§ YOUR GOAL:
Copy the material below word for word, leaving out the pictures.

§ RECORD EXTRACTS:
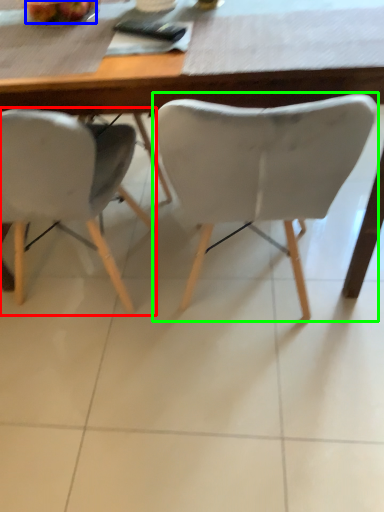
Question: Which is nearer to the chair (highlighted by a red box)? fruit (highlighted by a blue box) or chair (highlighted by a green box).

Choices:
 (A) fruit
 (B) chair

Answer: (B)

§ WRITTEN ANSWER:
Question: Which is nearer to the chair (highlighted by a red box)? fruit (highlighted by a blue box) or chair (highlighted by a green box).

Choices:
 (A) fruit
 (B) chair

Answer: (B)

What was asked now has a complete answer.